Exercise objective
Reproduce the listing from its first line up to and including the line containing "8: (618, 498)", omitting the pictures from your answer.

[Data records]
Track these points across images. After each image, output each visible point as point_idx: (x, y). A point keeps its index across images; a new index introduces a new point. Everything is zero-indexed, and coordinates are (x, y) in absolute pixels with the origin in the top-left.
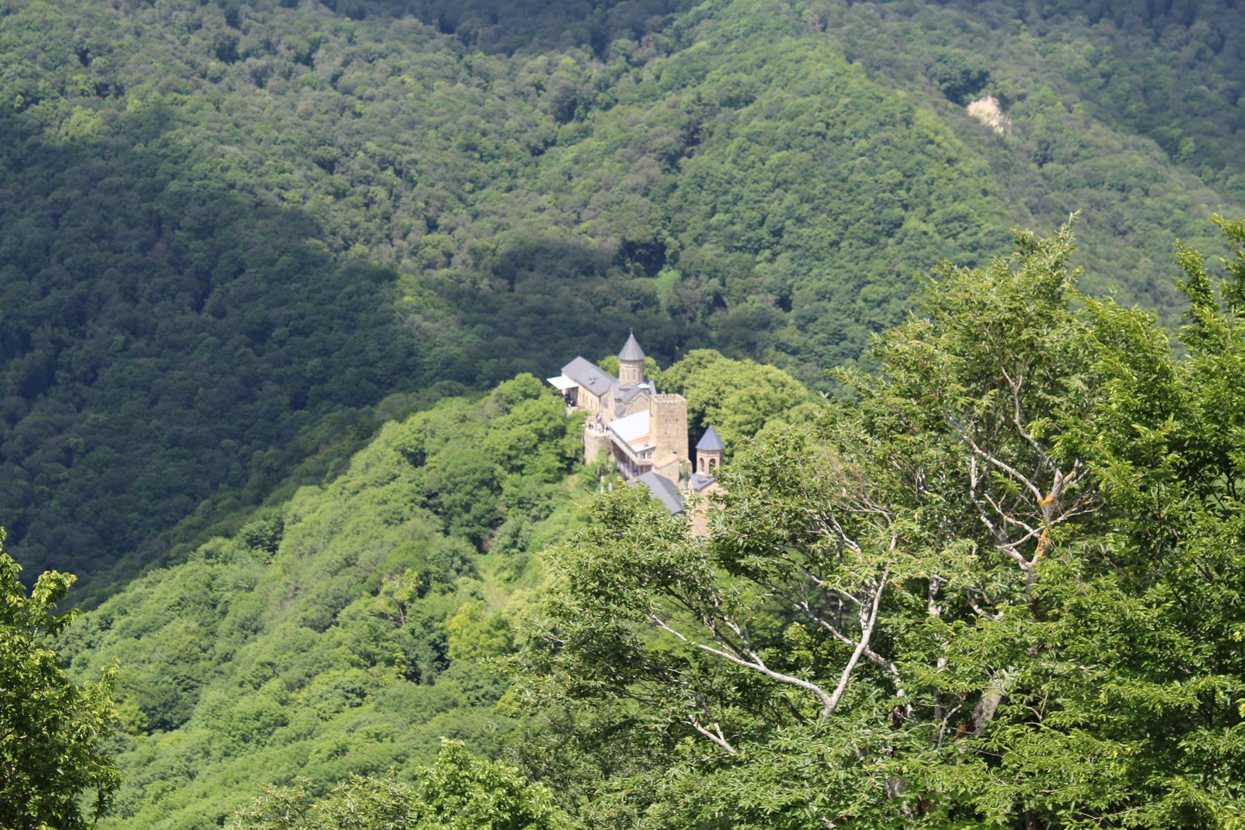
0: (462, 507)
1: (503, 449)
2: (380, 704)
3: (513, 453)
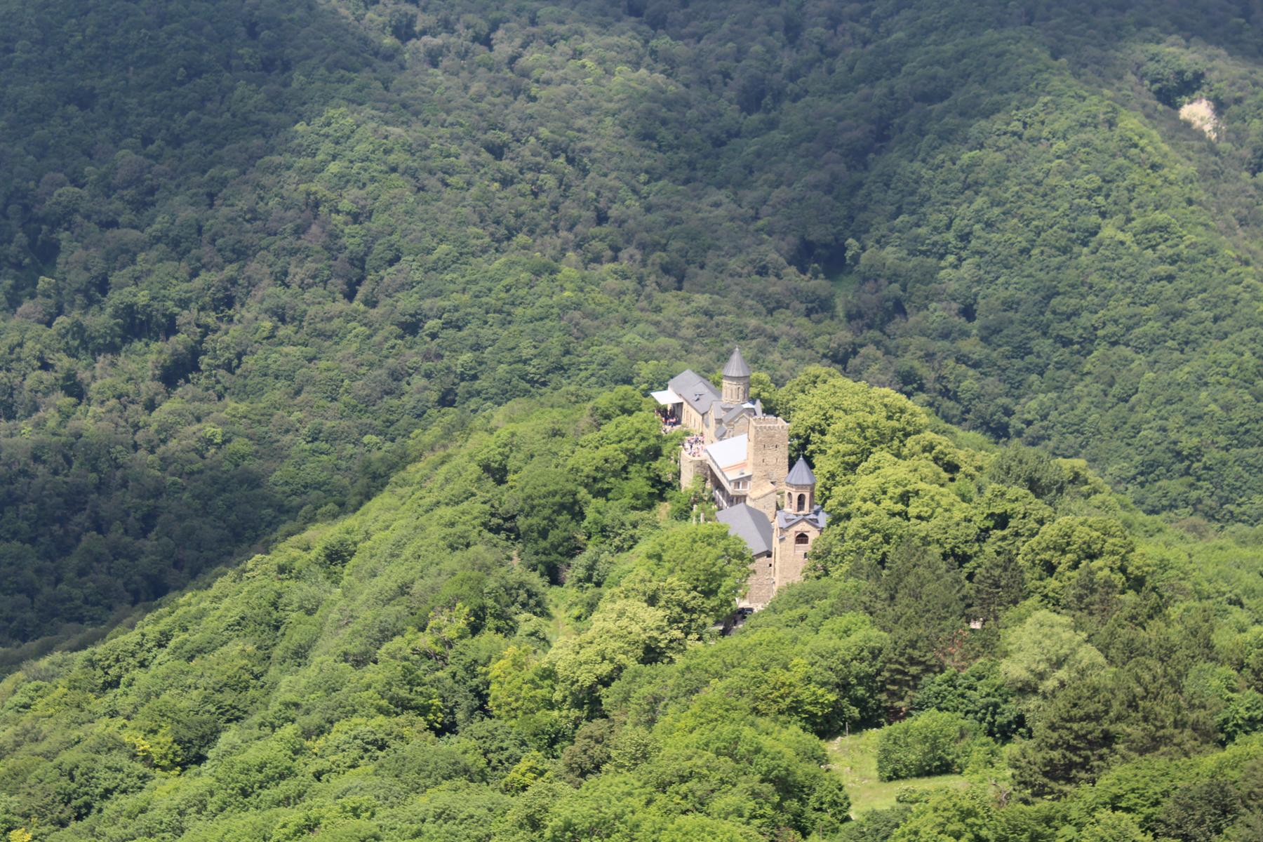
0: (539, 532)
1: (587, 470)
2: (382, 766)
3: (600, 475)
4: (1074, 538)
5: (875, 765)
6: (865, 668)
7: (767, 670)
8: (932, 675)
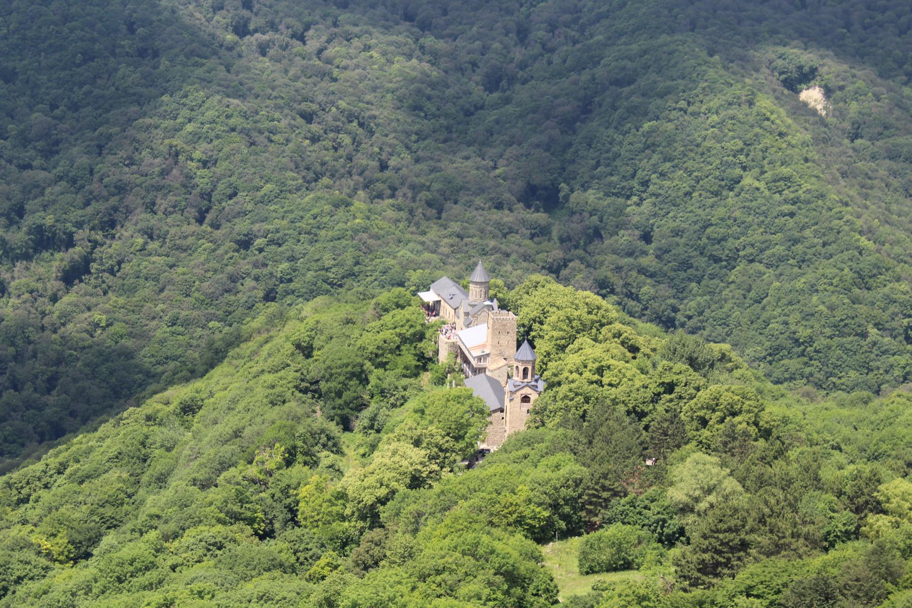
0: (336, 393)
1: (371, 348)
2: (220, 561)
3: (380, 352)
4: (721, 401)
5: (577, 563)
6: (570, 492)
7: (499, 494)
8: (618, 498)
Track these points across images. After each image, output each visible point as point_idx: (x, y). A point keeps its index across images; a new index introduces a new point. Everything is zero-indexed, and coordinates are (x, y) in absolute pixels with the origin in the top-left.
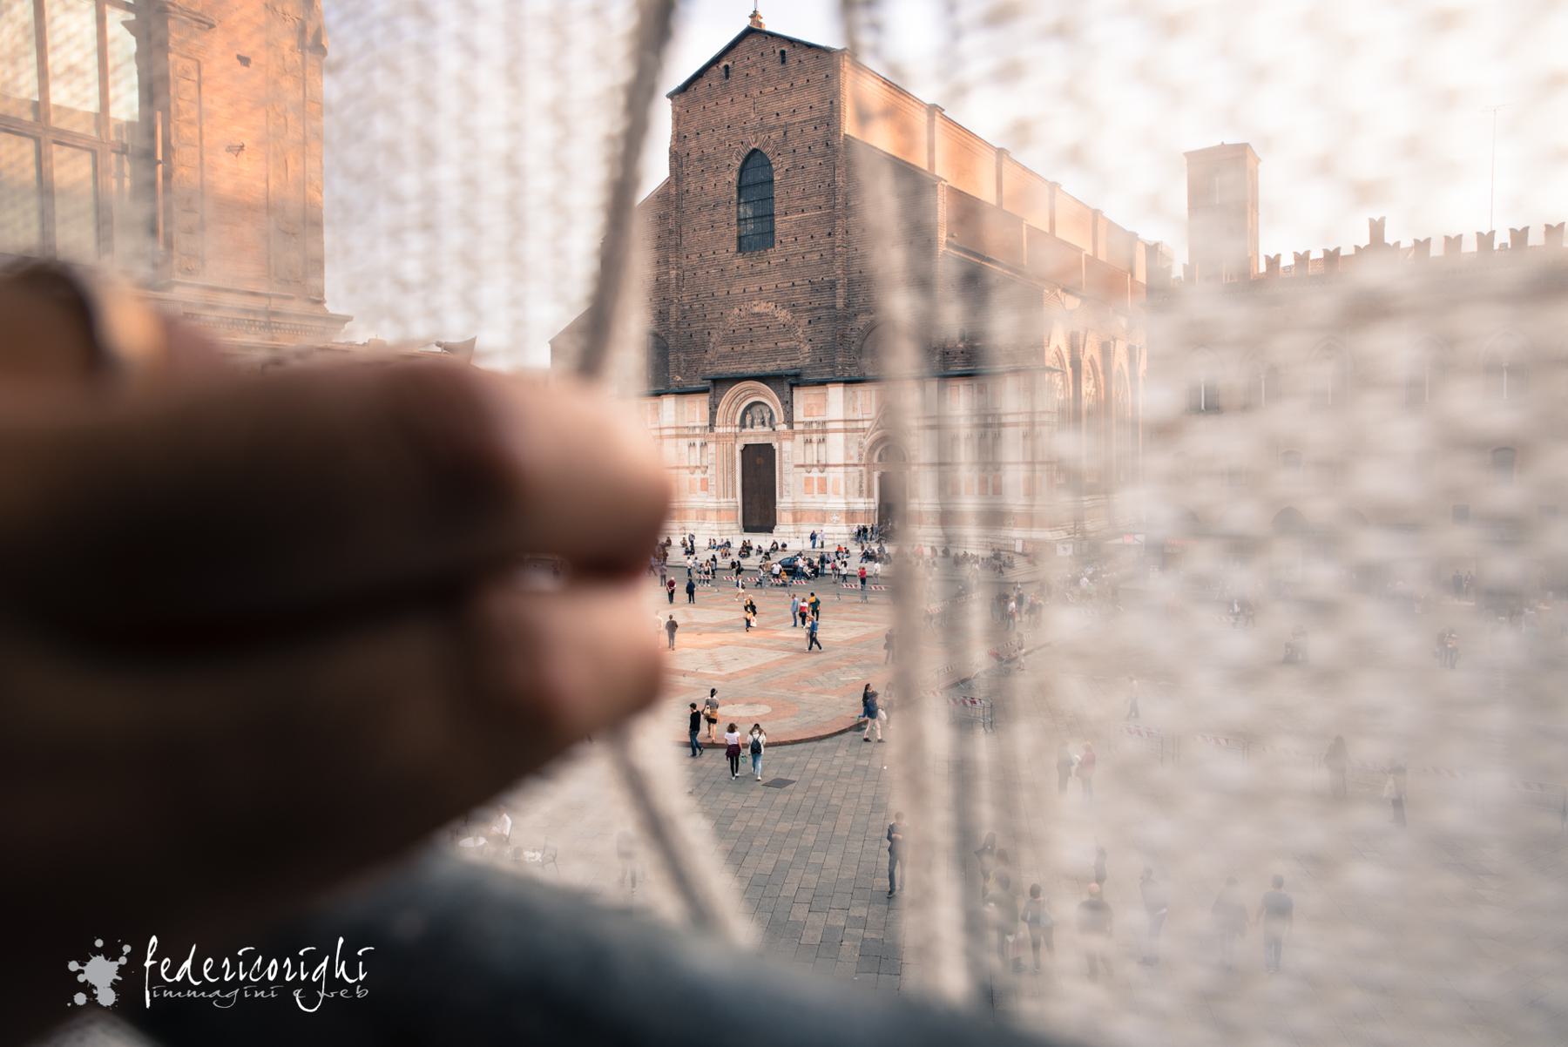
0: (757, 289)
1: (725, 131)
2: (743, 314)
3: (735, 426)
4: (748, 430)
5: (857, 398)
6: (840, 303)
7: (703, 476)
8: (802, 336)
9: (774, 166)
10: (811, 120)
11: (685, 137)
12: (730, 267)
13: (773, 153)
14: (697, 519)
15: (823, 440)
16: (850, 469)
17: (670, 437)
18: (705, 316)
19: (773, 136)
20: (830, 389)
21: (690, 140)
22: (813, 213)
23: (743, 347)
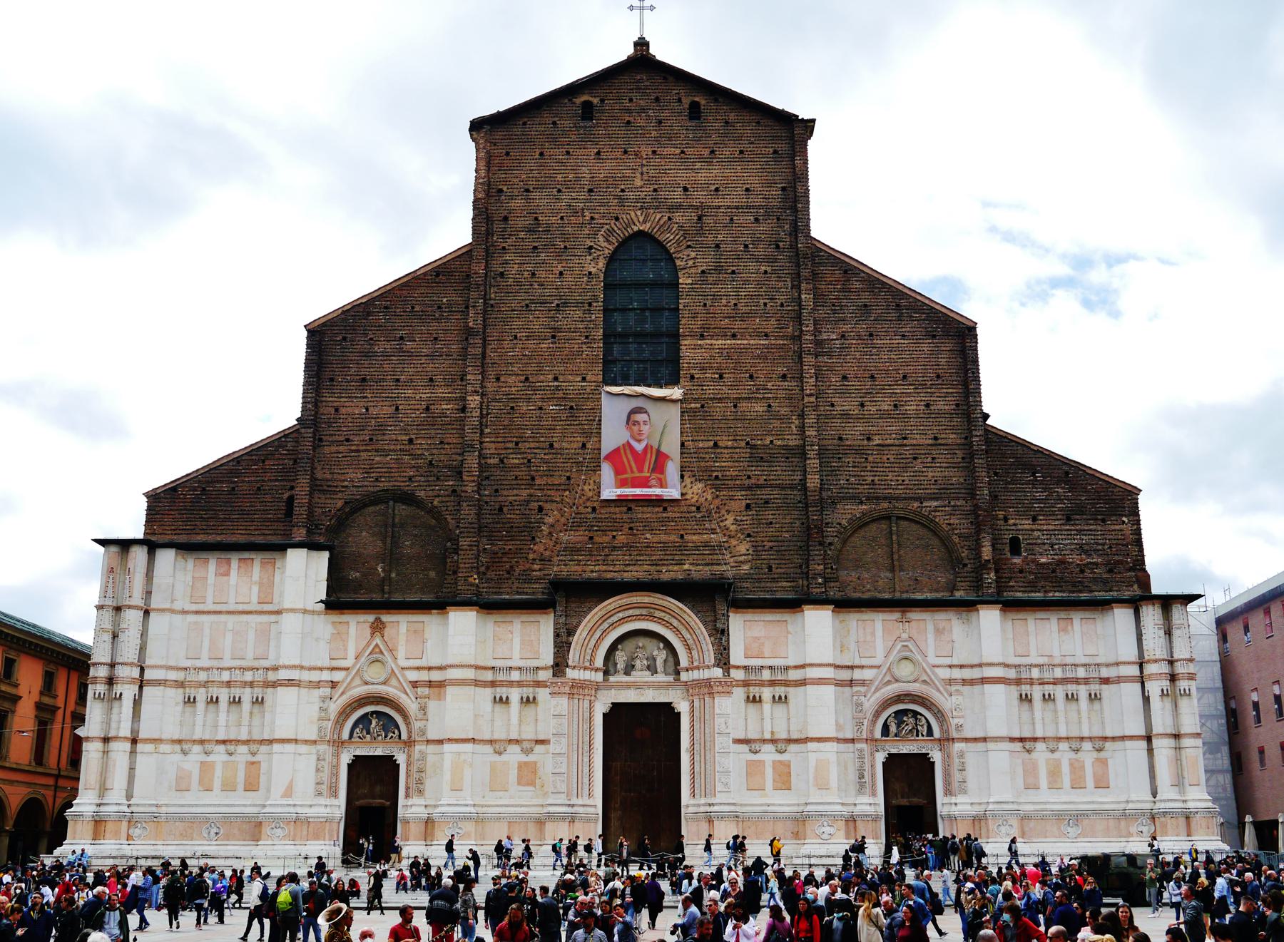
1: (584, 195)
3: (597, 670)
4: (619, 678)
5: (849, 631)
7: (523, 758)
8: (733, 528)
9: (678, 263)
10: (748, 207)
11: (501, 191)
12: (590, 405)
13: (678, 243)
15: (786, 697)
16: (842, 746)
18: (533, 479)
19: (678, 217)
21: (512, 198)
22: (752, 342)
23: (614, 537)
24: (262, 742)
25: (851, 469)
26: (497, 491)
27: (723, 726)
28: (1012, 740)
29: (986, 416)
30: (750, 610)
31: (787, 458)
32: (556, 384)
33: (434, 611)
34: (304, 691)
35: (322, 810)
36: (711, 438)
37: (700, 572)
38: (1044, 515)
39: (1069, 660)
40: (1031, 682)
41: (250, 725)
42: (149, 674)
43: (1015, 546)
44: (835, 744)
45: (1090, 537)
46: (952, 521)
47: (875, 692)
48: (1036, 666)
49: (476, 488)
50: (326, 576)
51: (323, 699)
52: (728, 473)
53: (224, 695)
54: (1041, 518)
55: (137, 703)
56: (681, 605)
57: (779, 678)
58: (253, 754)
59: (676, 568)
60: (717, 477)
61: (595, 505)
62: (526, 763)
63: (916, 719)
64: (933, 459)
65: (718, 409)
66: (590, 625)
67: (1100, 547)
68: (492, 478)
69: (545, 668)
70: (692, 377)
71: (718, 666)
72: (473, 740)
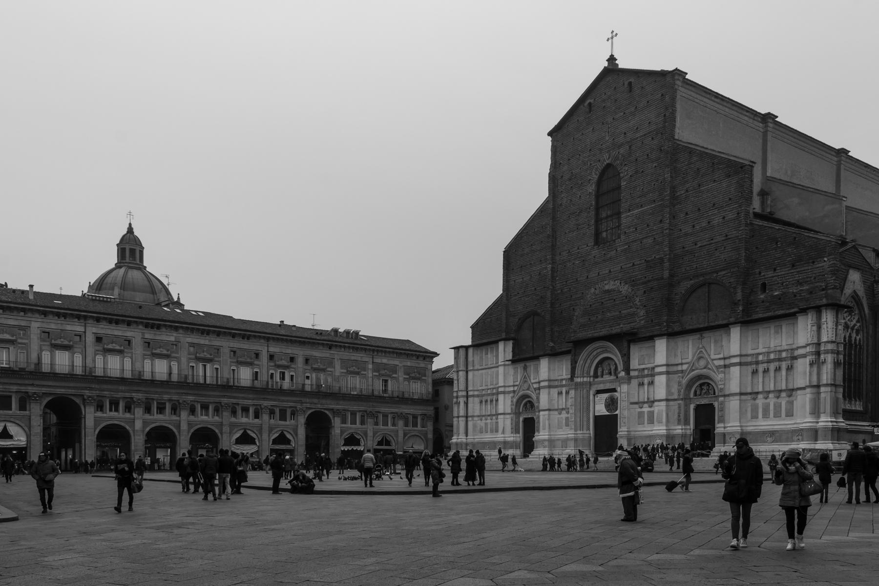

Reply
Track these points across images. After each image, output each visible point as point_idx: (x, y). A point keeps its index across images; a new index introduces a new point. Everything is zero-indexed, and coordinates are (x, y) in absolute pixels with the origin in the top-left.
0: (462, 507)
1: (503, 449)
2: (380, 704)
3: (513, 453)
0: (539, 532)
1: (587, 470)
2: (382, 766)
3: (600, 475)
4: (1074, 538)
5: (875, 765)
6: (865, 668)
7: (767, 670)
8: (932, 675)
0: (336, 393)
1: (371, 348)
2: (220, 561)
3: (380, 352)
4: (721, 401)
5: (577, 563)
6: (570, 492)
7: (499, 494)
8: (618, 498)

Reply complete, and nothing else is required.